Spatial object tracking data:
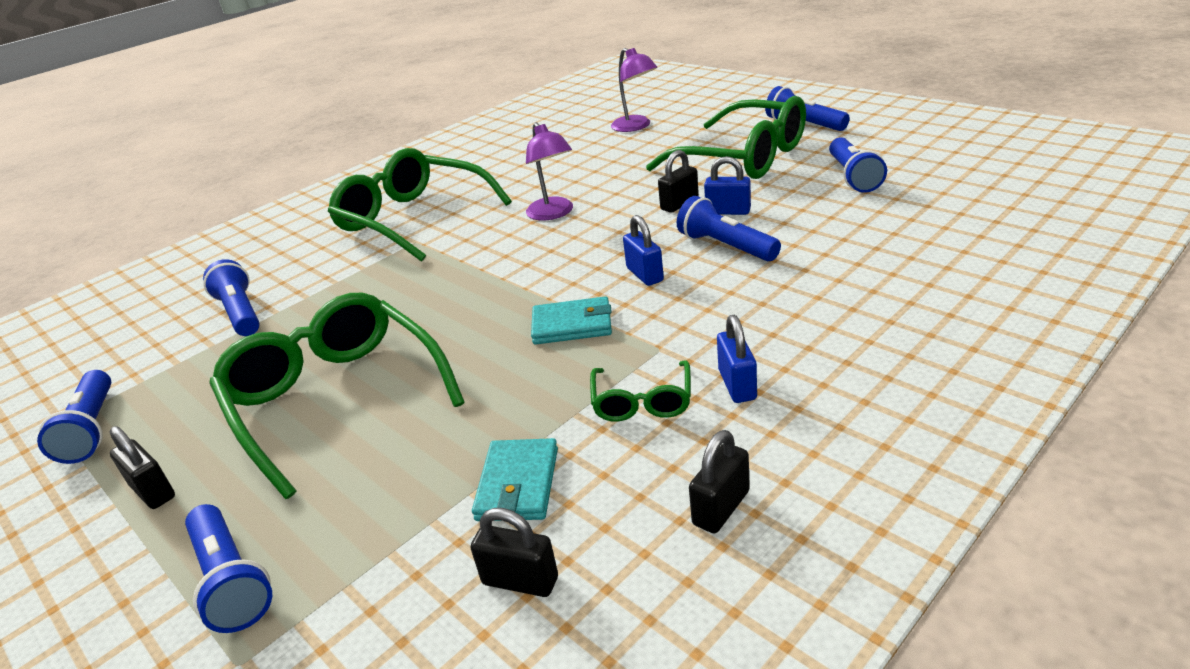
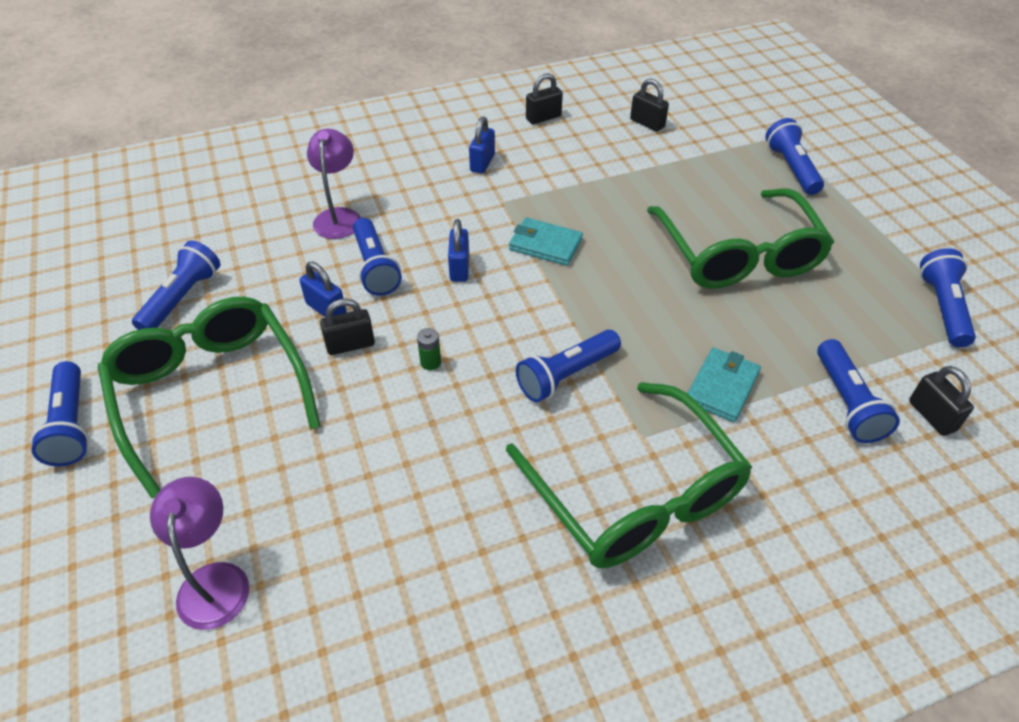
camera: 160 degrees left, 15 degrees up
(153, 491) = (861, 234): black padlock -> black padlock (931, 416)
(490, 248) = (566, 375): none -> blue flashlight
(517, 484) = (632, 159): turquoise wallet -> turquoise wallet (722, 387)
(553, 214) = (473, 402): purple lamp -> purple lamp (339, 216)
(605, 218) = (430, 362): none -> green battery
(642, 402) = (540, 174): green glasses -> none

Problem to solve:
Please copy the line holding "(517, 484) = (632, 159): turquoise" and all lines after it to the end of the records, exactly, and nothing else.

Your solution:
(517, 484) = (632, 159): turquoise wallet -> turquoise wallet (722, 387)
(553, 214) = (473, 402): purple lamp -> purple lamp (339, 216)
(605, 218) = (430, 362): none -> green battery
(642, 402) = (540, 174): green glasses -> none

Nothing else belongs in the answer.